What needs to be done: State how many lines in the records below contain the string "MOSI", and give nothing besides that number.

Stored data
--------
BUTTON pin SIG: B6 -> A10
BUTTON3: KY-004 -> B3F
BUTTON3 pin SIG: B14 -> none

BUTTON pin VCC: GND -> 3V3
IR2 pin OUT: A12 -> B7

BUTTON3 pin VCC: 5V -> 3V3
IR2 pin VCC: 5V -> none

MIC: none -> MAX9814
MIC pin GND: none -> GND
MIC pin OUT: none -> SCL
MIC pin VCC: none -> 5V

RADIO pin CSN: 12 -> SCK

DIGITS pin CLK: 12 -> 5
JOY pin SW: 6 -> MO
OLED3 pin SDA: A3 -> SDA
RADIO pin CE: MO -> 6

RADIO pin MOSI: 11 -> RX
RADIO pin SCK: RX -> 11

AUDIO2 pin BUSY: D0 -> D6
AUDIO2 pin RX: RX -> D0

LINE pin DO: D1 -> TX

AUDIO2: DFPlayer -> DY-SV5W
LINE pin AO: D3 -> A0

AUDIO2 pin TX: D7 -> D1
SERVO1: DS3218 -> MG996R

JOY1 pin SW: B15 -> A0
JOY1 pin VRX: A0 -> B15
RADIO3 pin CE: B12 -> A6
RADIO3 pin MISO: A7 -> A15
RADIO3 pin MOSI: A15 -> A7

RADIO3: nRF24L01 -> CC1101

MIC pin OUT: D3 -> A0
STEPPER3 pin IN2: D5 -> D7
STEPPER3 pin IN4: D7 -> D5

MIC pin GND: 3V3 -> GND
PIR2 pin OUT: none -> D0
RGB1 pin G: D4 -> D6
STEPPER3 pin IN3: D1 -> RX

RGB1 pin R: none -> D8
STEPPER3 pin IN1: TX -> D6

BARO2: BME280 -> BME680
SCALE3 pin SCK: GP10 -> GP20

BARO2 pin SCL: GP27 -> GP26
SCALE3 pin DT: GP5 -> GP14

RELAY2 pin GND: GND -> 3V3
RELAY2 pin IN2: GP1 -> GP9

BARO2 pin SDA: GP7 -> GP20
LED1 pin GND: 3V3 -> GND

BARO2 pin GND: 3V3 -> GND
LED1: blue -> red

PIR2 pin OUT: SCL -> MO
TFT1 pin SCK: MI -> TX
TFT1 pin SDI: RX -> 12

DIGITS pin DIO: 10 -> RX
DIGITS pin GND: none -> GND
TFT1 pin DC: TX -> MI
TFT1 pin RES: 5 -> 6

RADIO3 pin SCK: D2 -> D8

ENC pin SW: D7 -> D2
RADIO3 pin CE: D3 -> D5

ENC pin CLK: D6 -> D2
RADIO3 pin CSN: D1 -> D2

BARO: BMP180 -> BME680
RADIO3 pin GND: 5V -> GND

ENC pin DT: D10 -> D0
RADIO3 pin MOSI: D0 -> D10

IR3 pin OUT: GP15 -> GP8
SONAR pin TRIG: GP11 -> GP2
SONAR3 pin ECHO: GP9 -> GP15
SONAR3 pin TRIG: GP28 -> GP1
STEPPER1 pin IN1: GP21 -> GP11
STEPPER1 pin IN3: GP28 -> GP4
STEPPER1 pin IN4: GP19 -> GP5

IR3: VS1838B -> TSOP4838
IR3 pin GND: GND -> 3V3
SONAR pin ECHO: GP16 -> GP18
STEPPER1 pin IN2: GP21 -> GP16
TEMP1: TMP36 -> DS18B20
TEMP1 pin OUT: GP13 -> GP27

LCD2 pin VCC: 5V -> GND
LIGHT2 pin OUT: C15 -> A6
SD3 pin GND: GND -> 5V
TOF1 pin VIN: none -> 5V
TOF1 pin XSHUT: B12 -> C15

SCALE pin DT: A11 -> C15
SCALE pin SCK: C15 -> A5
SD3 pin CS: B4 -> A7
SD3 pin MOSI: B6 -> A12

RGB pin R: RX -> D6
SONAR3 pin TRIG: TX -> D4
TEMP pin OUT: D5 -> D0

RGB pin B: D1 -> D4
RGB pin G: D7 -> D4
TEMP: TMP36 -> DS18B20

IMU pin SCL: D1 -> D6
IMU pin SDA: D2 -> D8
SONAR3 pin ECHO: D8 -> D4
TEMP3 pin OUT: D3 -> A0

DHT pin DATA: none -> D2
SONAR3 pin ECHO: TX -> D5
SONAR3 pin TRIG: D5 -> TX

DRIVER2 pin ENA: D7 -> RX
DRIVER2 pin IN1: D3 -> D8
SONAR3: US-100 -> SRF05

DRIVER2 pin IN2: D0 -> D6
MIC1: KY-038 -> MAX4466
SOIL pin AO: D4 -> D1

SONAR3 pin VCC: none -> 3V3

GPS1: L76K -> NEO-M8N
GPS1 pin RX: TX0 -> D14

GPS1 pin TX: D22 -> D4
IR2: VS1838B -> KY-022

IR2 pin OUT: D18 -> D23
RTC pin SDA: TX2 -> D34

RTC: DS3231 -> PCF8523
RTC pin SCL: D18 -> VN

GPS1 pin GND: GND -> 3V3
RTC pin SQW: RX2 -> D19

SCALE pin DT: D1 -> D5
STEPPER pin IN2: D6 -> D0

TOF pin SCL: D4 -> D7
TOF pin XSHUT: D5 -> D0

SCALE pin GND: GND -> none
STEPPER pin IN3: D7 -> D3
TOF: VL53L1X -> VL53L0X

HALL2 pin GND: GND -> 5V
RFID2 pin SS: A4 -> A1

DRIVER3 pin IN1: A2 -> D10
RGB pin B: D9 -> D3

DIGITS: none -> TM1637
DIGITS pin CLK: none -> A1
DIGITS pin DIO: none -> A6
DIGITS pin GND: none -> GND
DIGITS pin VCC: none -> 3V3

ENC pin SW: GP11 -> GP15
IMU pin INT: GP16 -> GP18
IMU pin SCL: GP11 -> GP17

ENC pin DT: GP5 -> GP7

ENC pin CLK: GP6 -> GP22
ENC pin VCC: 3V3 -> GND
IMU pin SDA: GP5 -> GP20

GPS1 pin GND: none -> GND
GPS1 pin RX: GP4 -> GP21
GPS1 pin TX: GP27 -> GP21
--------
Result of the task: 4